What to do » Convert every line of the entries below into a Markdown table with the columns "No." and "Text." Number the rows in order, and leave out blank lines.

Stored rows »

Begin

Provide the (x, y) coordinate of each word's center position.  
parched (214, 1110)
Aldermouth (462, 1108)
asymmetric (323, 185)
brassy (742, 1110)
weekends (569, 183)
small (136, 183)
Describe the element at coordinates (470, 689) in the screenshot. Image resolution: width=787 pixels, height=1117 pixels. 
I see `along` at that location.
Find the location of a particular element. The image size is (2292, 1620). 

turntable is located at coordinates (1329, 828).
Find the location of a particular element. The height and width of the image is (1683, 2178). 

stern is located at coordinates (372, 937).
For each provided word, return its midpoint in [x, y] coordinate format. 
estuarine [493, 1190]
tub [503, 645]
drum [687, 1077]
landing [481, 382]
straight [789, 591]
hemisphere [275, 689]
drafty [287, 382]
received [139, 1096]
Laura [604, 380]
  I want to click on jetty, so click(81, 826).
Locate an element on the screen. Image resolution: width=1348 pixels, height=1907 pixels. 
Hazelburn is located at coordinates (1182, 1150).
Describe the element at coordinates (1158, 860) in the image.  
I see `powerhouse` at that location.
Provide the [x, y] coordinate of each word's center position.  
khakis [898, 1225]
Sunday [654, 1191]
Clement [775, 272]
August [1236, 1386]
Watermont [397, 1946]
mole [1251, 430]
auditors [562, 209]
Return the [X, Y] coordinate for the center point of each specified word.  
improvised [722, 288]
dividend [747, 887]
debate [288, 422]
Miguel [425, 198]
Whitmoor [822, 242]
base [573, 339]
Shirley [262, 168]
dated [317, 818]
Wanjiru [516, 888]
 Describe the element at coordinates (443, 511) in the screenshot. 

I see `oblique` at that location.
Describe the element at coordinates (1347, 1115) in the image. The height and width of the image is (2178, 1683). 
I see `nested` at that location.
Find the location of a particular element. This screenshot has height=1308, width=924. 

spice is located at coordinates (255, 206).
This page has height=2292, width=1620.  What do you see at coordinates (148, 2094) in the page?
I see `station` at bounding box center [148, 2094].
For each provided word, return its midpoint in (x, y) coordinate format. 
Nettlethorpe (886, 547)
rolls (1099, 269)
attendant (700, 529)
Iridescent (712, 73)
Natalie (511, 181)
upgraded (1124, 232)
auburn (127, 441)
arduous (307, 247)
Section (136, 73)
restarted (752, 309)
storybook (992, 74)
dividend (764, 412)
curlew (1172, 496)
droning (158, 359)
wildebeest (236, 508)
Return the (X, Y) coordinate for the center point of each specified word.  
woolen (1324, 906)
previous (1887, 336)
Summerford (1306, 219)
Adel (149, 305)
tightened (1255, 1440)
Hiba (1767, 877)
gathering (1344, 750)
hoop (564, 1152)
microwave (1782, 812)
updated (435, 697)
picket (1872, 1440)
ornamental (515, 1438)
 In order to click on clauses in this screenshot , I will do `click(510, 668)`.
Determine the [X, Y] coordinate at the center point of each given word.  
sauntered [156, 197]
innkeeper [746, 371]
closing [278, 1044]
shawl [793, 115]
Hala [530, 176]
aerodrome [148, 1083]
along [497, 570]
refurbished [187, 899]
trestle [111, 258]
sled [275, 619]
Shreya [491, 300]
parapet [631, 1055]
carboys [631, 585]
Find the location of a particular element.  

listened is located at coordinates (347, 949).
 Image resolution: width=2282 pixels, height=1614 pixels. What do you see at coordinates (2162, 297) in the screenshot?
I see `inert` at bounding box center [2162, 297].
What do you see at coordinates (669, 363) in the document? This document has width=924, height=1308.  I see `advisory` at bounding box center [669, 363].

End

Solution »
| No. | Text |
|---|---|
| 1 | Provide the (x, y) coordinate of each word's center position.   |
| 2 | parched (214, 1110) |
| 3 | Aldermouth (462, 1108) |
| 4 | asymmetric (323, 185) |
| 5 | brassy (742, 1110) |
| 6 | weekends (569, 183) |
| 7 | small (136, 183) |
| 8 | Describe the element at coordinates (470, 689) in the screenshot. Image resolution: width=787 pixels, height=1117 pixels.  |
| 9 | I see `along` at that location. |
| 10 | Find the location of a particular element. The image size is (2292, 1620).  |
| 11 | turntable is located at coordinates (1329, 828). |
| 12 | Find the location of a particular element. The height and width of the image is (1683, 2178).  |
| 13 | stern is located at coordinates (372, 937). |
| 14 | For each provided word, return its midpoint in [x, y] coordinate format.  |
| 15 | estuarine [493, 1190] |
| 16 | tub [503, 645] |
| 17 | drum [687, 1077] |
| 18 | landing [481, 382] |
| 19 | straight [789, 591] |
| 20 | hemisphere [275, 689] |
| 21 | drafty [287, 382] |
| 22 | received [139, 1096] |
| 23 | Laura [604, 380] |
| 24 |   I want to click on jetty, so click(81, 826). |
| 25 | Locate an element on the screen. Image resolution: width=1348 pixels, height=1907 pixels.  |
| 26 | Hazelburn is located at coordinates (1182, 1150). |
| 27 | Describe the element at coordinates (1158, 860) in the image.   |
| 28 | I see `powerhouse` at that location. |
| 29 | Provide the [x, y] coordinate of each word's center position.   |
| 30 | khakis [898, 1225] |
| 31 | Sunday [654, 1191] |
| 32 | Clement [775, 272] |
| 33 | August [1236, 1386] |
| 34 | Watermont [397, 1946] |
| 35 | mole [1251, 430] |
| 36 | auditors [562, 209] |
| 37 | Return the [X, Y] coordinate for the center point of each specified word.   |
| 38 | improvised [722, 288] |
| 39 | dividend [747, 887] |
| 40 | debate [288, 422] |
| 41 | Miguel [425, 198] |
| 42 | Whitmoor [822, 242] |
| 43 | base [573, 339] |
| 44 | Shirley [262, 168] |
| 45 | dated [317, 818] |
| 46 | Wanjiru [516, 888] |
| 47 |  Describe the element at coordinates (443, 511) in the screenshot.  |
| 48 | I see `oblique` at that location. |
| 49 | Describe the element at coordinates (1347, 1115) in the image. The height and width of the image is (2178, 1683).  |
| 50 | I see `nested` at that location. |
| 51 | Find the location of a particular element. This screenshot has height=1308, width=924.  |
| 52 | spice is located at coordinates (255, 206). |
| 53 | This page has height=2292, width=1620.  What do you see at coordinates (148, 2094) in the page? |
| 54 | I see `station` at bounding box center [148, 2094]. |
| 55 | For each provided word, return its midpoint in (x, y) coordinate format.  |
| 56 | Nettlethorpe (886, 547) |
| 57 | rolls (1099, 269) |
| 58 | attendant (700, 529) |
| 59 | Iridescent (712, 73) |
| 60 | Natalie (511, 181) |
| 61 | upgraded (1124, 232) |
| 62 | auburn (127, 441) |
| 63 | arduous (307, 247) |
| 64 | Section (136, 73) |
| 65 | restarted (752, 309) |
| 66 | storybook (992, 74) |
| 67 | dividend (764, 412) |
| 68 | curlew (1172, 496) |
| 69 | droning (158, 359) |
| 70 | wildebeest (236, 508) |
| 71 | Return the (X, Y) coordinate for the center point of each specified word.   |
| 72 | woolen (1324, 906) |
| 73 | previous (1887, 336) |
| 74 | Summerford (1306, 219) |
| 75 | Adel (149, 305) |
| 76 | tightened (1255, 1440) |
| 77 | Hiba (1767, 877) |
| 78 | gathering (1344, 750) |
| 79 | hoop (564, 1152) |
| 80 | microwave (1782, 812) |
| 81 | updated (435, 697) |
| 82 | picket (1872, 1440) |
| 83 | ornamental (515, 1438) |
| 84 |  In order to click on clauses in this screenshot , I will do `click(510, 668)`. |
| 85 | Determine the [X, Y] coordinate at the center point of each given word.   |
| 86 | sauntered [156, 197] |
| 87 | innkeeper [746, 371] |
| 88 | closing [278, 1044] |
| 89 | shawl [793, 115] |
| 90 | Hala [530, 176] |
| 91 | aerodrome [148, 1083] |
| 92 | along [497, 570] |
| 93 | refurbished [187, 899] |
| 94 | trestle [111, 258] |
| 95 | sled [275, 619] |
| 96 | Shreya [491, 300] |
| 97 | parapet [631, 1055] |
| 98 | carboys [631, 585] |
| 99 | Find the location of a particular element.   |
| 100 | listened is located at coordinates (347, 949). |
| 101 |  Image resolution: width=2282 pixels, height=1614 pixels. What do you see at coordinates (2162, 297) in the screenshot? |
| 102 | I see `inert` at bounding box center [2162, 297]. |
| 103 | What do you see at coordinates (669, 363) in the document? This document has width=924, height=1308.  I see `advisory` at bounding box center [669, 363]. |